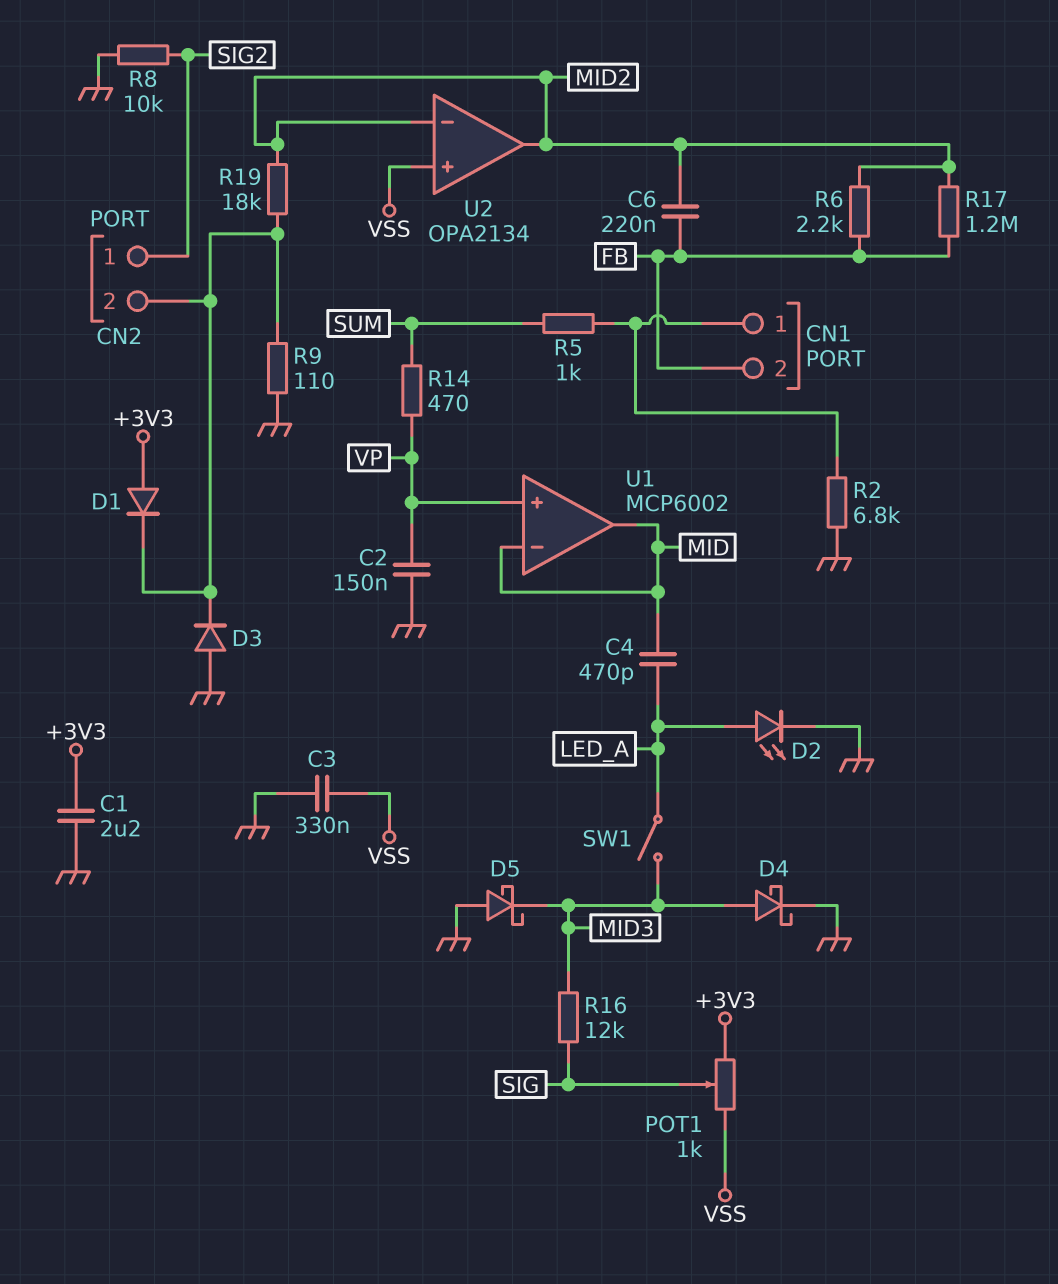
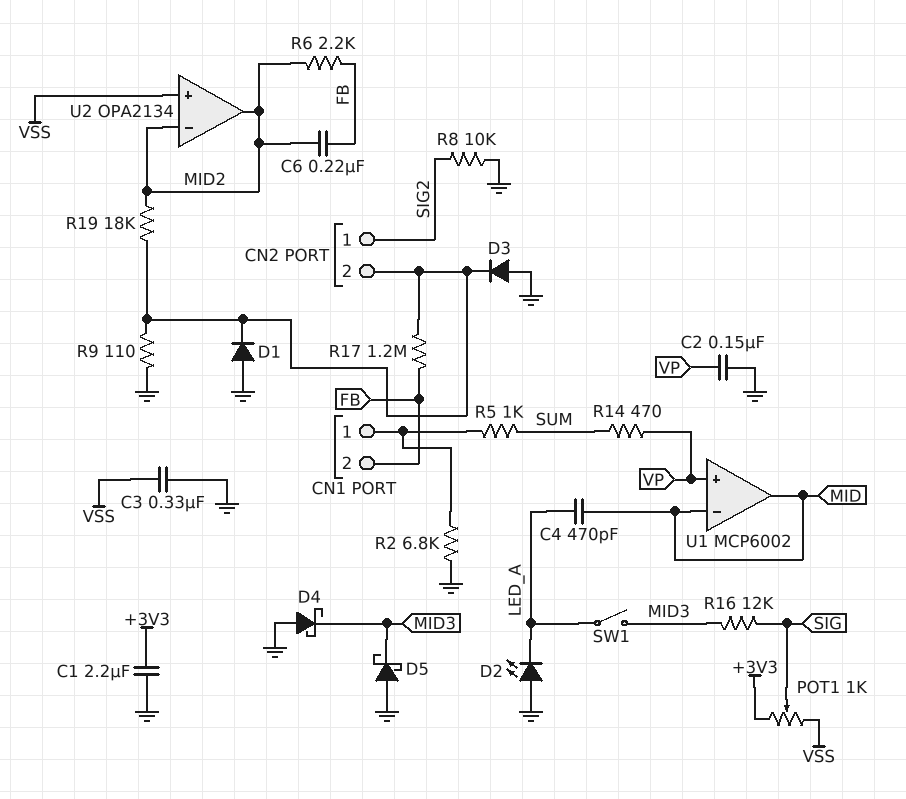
D1: diode (A +3V3, K CN2/2) -> diode (A GND, K CN2/2)
D2: LED (A LED_A, K GND) -> LED (A GND, K LED_A)
D4: schottky (A MID3, K GND) -> schottky (A GND, K MID3)
R17: 1.2M (FB, MID2) -> 1.2M (CN2/2, FB)

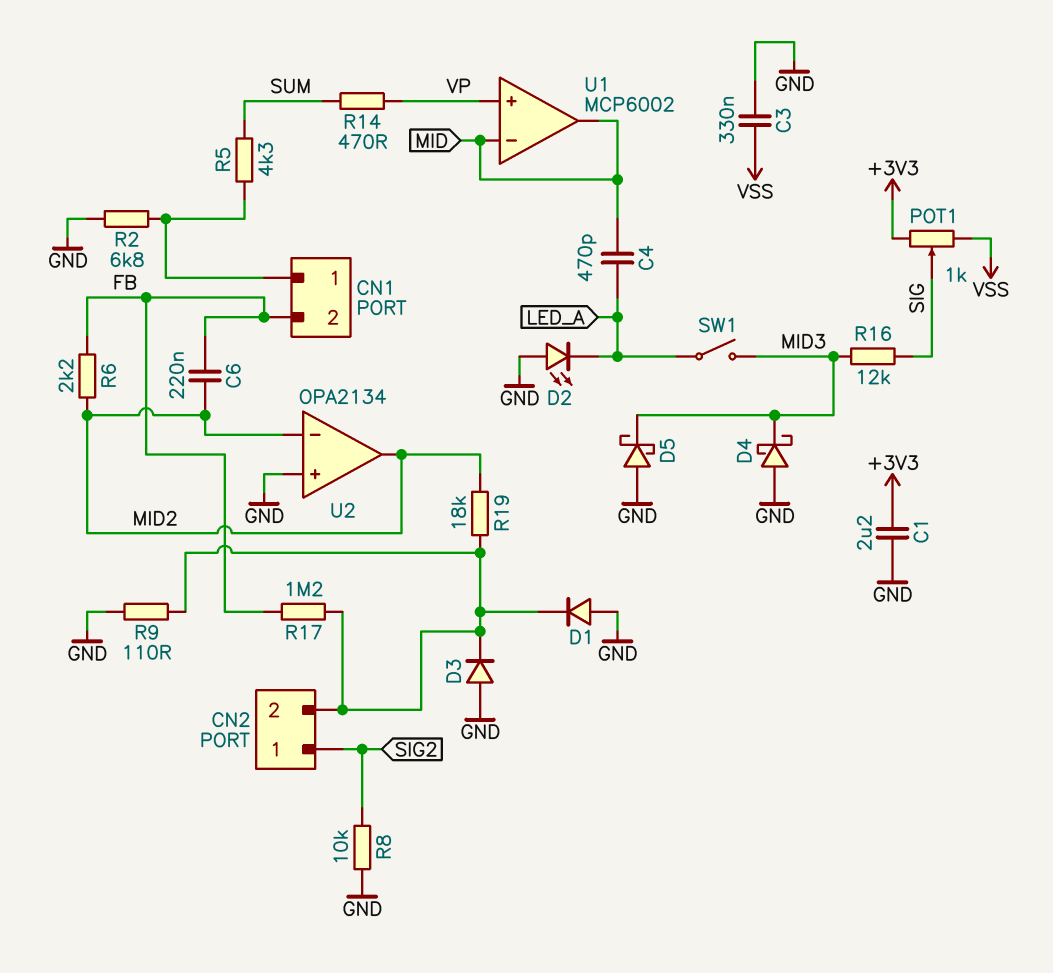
C2: 150nF (GND, VP) -> none
R5: 1k (CN1/1, SUM) -> 4.3k (CN1/1, SUM)
U2 pin in+: VSS -> GND

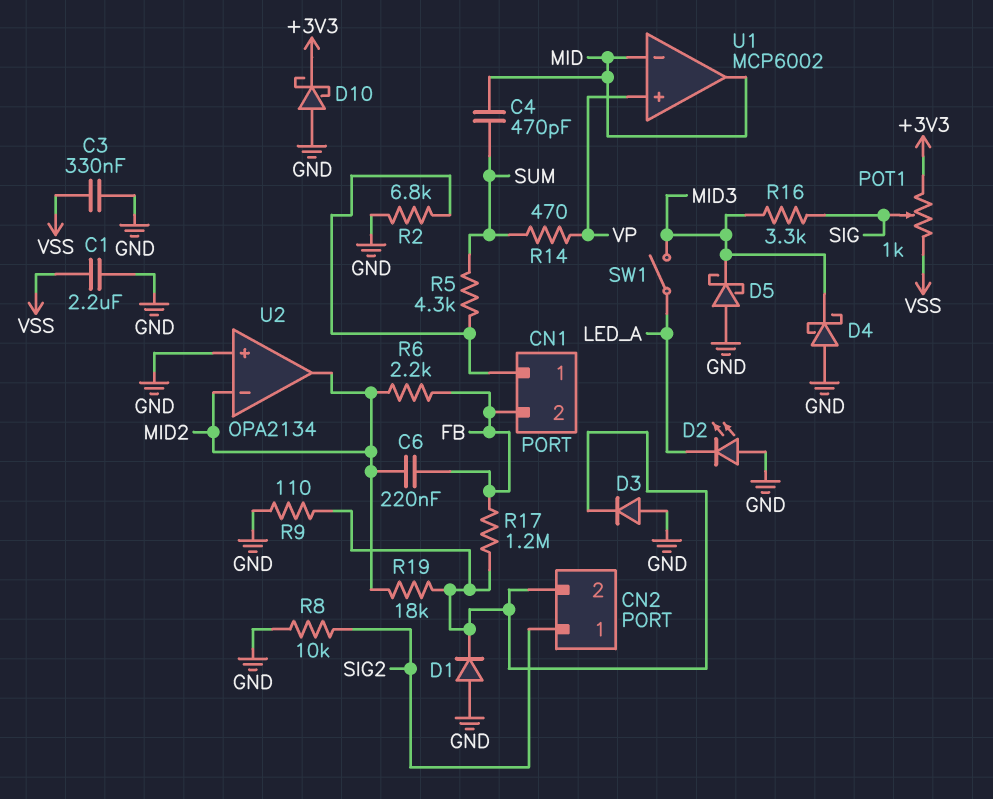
C1: 2.2uF (+3V3, GND) -> 2.2uF (GND, VSS)
C4: 470pF (LED_A, MID) -> 470pF (MID, SUM)
D10: none -> schottky (A GND, K +3V3)
R16: 12k (MID3, SIG) -> 3.3k (MID3, SIG)

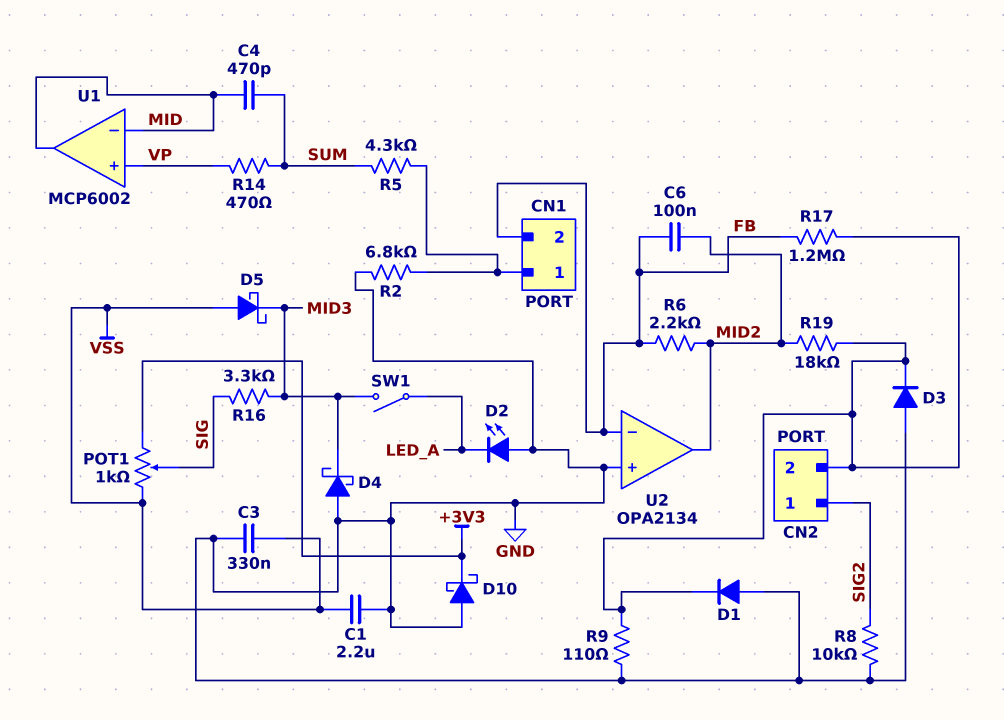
C6: 220nF (FB, MID2) -> 100nF (FB, MID2)
D5: schottky (A GND, K MID3) -> schottky (A VSS, K MID3)
U2 pin in-: MID2 -> FB

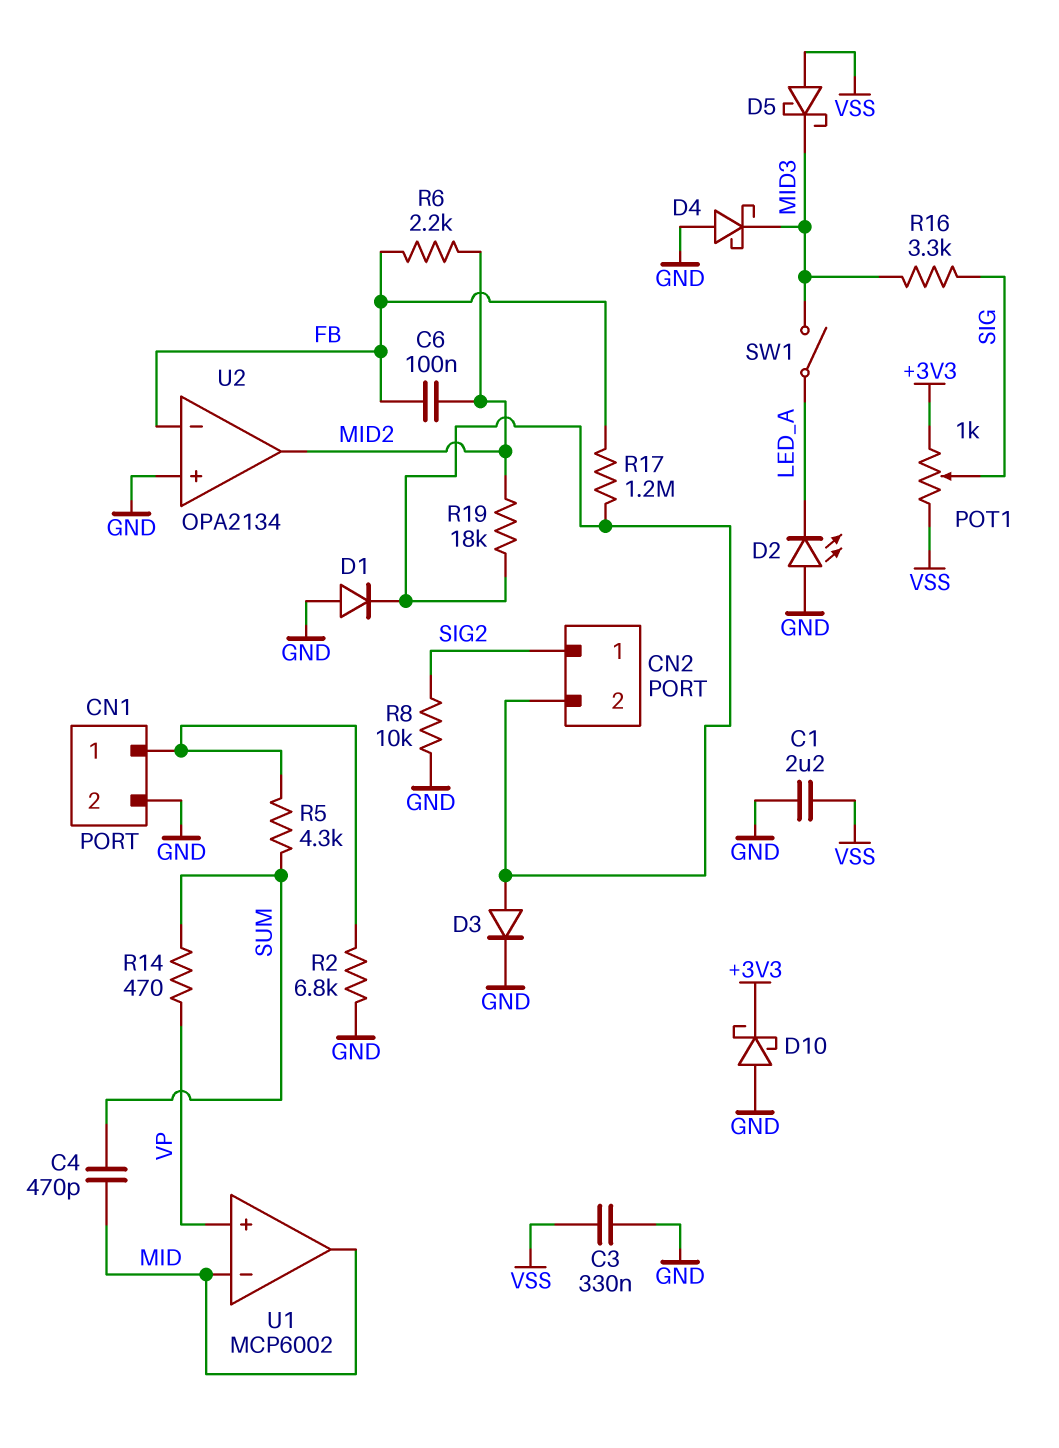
CN1 pin 2: FB -> GND
D3: diode (A GND, K CN2/2) -> diode (A CN2/2, K GND)
R9: 110 (CN2/2, GND) -> none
────────────────────
Work request.
Look through the records above for the string "diode", then copy every line that has it.

Exercise result.
D1: diode (A +3V3, K CN2/2) -> diode (A GND, K CN2/2)
D3: diode (A GND, K CN2/2) -> diode (A CN2/2, K GND)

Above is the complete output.